***** SUPPLIED MATERIAL *****

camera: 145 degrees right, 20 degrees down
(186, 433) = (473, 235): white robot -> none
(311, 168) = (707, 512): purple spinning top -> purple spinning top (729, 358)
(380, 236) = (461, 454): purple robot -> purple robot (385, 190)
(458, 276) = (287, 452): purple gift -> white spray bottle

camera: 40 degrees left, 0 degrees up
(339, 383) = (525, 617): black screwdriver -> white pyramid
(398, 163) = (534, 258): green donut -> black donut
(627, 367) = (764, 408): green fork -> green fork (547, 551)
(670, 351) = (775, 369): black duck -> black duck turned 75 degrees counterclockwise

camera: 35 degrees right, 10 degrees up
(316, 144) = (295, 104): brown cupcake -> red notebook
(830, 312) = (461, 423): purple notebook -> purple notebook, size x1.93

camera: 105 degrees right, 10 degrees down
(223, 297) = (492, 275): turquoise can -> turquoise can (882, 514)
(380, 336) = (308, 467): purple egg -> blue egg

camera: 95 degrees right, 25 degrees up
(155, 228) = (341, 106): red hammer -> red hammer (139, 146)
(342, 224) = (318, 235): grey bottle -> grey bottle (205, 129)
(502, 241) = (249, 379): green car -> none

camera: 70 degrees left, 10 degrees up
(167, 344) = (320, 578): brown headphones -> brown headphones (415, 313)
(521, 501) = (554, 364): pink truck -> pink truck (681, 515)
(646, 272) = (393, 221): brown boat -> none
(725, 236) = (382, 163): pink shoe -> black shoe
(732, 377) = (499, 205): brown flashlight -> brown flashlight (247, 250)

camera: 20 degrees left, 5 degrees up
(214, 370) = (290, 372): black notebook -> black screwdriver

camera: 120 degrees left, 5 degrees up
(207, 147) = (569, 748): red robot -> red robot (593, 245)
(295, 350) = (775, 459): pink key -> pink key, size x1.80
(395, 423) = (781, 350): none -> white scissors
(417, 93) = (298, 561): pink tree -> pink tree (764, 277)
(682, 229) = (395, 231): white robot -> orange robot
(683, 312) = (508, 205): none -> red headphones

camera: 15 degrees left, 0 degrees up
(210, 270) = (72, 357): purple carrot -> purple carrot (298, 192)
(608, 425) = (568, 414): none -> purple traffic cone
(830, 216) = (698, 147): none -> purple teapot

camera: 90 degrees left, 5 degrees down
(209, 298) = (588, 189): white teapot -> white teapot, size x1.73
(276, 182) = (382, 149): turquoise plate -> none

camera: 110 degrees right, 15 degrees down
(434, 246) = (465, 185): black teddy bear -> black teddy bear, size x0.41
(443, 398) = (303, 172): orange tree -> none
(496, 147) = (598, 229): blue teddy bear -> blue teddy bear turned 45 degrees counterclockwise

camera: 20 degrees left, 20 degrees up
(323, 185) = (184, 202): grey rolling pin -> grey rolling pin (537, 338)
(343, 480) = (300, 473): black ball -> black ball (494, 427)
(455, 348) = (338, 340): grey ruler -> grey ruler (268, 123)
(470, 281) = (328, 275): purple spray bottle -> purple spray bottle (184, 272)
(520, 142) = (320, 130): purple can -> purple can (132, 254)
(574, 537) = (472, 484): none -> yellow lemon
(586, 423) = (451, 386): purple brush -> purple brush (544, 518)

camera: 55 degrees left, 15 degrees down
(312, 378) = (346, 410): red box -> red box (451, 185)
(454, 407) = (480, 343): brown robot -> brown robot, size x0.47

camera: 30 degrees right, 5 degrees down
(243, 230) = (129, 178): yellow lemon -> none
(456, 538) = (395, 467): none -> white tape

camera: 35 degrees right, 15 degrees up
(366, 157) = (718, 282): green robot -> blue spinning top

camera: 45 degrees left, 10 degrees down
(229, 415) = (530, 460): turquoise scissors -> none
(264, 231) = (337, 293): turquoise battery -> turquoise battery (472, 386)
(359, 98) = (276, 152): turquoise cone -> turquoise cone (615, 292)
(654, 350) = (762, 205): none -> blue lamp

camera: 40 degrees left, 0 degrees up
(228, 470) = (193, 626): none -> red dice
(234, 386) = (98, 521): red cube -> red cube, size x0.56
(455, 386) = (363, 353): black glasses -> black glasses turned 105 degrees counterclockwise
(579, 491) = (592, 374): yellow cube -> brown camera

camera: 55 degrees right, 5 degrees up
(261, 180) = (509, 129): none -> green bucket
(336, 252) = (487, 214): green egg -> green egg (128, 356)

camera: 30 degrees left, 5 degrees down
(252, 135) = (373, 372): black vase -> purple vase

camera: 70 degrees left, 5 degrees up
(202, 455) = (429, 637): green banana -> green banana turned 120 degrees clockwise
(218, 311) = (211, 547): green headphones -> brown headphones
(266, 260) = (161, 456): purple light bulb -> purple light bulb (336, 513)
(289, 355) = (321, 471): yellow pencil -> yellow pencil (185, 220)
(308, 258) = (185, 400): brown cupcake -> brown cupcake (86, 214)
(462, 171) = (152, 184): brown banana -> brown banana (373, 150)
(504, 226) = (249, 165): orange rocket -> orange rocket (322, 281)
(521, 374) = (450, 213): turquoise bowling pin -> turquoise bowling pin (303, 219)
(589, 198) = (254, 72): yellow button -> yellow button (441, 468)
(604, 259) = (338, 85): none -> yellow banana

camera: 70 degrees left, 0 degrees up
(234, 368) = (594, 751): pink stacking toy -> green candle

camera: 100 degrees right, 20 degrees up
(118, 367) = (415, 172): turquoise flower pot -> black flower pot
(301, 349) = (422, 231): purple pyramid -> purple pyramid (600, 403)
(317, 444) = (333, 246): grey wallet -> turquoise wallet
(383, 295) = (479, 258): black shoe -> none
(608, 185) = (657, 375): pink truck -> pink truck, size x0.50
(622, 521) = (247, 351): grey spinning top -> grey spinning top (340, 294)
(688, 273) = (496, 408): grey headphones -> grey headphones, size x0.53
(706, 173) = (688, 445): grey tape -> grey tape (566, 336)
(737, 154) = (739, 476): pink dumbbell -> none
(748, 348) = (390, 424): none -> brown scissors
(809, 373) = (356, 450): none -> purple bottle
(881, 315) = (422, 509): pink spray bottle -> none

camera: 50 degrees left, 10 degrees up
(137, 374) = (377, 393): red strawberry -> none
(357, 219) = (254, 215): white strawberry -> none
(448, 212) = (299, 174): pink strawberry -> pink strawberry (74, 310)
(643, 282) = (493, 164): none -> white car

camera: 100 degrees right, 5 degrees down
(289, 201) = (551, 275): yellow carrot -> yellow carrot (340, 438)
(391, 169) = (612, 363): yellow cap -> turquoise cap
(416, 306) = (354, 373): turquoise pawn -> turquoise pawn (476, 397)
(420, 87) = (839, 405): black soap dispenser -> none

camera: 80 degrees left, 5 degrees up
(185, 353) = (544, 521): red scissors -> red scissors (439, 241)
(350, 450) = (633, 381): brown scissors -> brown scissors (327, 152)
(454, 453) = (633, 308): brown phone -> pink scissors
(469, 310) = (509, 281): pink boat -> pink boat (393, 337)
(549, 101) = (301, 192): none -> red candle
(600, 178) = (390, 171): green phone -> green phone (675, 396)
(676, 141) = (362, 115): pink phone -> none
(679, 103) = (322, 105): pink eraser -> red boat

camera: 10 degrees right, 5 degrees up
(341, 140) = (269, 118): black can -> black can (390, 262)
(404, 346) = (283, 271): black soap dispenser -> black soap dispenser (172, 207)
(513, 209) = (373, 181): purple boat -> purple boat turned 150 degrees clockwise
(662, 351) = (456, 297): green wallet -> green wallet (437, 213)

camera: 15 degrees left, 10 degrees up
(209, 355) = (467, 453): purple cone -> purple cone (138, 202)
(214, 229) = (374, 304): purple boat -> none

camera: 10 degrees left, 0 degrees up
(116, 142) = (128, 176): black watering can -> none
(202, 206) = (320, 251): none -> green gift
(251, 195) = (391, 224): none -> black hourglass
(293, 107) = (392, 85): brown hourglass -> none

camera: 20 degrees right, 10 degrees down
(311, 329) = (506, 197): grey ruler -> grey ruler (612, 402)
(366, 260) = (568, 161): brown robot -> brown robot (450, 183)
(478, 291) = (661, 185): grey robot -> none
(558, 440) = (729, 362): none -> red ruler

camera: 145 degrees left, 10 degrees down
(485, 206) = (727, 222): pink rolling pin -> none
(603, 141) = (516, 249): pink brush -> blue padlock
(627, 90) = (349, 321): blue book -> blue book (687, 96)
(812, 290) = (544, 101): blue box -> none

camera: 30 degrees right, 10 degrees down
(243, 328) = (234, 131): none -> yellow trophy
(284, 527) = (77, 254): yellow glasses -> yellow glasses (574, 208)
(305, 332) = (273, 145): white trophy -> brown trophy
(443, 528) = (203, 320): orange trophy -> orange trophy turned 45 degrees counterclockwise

*****

AIM OF THE EXERCISE: Check each line of the listing above for the string "bear", then give how many lines have it. No other text.

SOLVED PROBLEM: 2